------ Material for this task ------

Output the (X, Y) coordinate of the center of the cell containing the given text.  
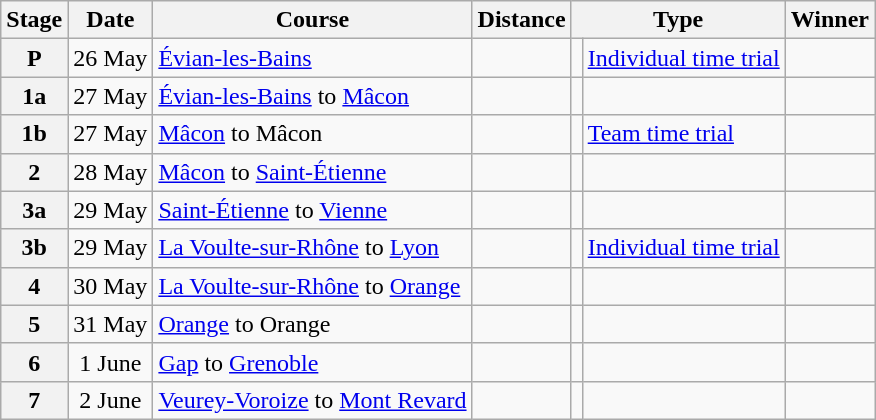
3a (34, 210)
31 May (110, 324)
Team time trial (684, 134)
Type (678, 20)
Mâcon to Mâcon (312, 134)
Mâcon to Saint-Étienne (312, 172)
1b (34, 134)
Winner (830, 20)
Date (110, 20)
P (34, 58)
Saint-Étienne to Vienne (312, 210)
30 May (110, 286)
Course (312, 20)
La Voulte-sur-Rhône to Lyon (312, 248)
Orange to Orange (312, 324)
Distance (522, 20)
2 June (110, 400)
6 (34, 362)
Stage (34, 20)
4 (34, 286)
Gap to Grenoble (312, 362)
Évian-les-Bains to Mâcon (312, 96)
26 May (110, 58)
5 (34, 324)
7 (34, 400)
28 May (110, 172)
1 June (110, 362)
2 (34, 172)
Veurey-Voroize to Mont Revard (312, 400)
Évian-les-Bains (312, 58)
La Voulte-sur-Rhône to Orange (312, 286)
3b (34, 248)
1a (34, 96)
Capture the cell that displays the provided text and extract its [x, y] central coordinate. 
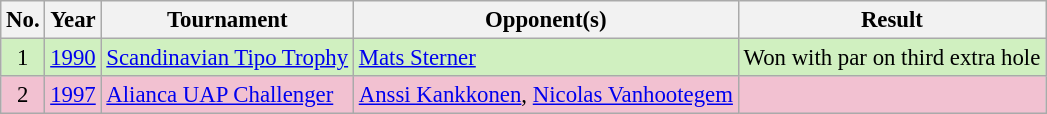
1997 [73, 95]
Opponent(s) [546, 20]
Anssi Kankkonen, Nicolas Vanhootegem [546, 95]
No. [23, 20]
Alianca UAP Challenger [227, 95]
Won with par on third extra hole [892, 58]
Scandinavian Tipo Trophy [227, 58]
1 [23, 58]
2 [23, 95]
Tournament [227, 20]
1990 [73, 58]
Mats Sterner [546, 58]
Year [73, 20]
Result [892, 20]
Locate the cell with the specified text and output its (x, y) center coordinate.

------

* Written problem: Show every line of the records above that contains the string "Saint", copying each line in full.

* Task result:
Mâcon to Saint-Étienne (312, 172)
Saint-Étienne to Vienne (312, 210)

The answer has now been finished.